--- EXCERPTED DATA ---
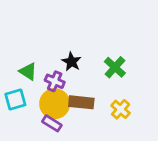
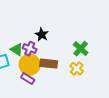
green cross: (115, 67) -> (81, 49), moved
green triangle: (28, 71) -> (17, 50), moved

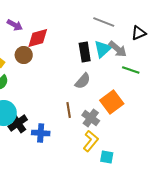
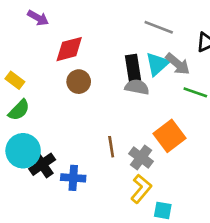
purple arrow: (15, 25) -> (38, 18), moved
brown circle: (24, 55) -> (79, 82), moved
gray semicircle: (83, 81) -> (137, 87), moved, turned -120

--- TASK STATEMENT ---
"brown circle: (24, 55) -> (79, 82), moved" marks the first line to print; reproduce that line and every line after it through the end of the listing above.

--- THE ANSWER ---
brown circle: (24, 55) -> (79, 82), moved
gray semicircle: (83, 81) -> (137, 87), moved, turned -120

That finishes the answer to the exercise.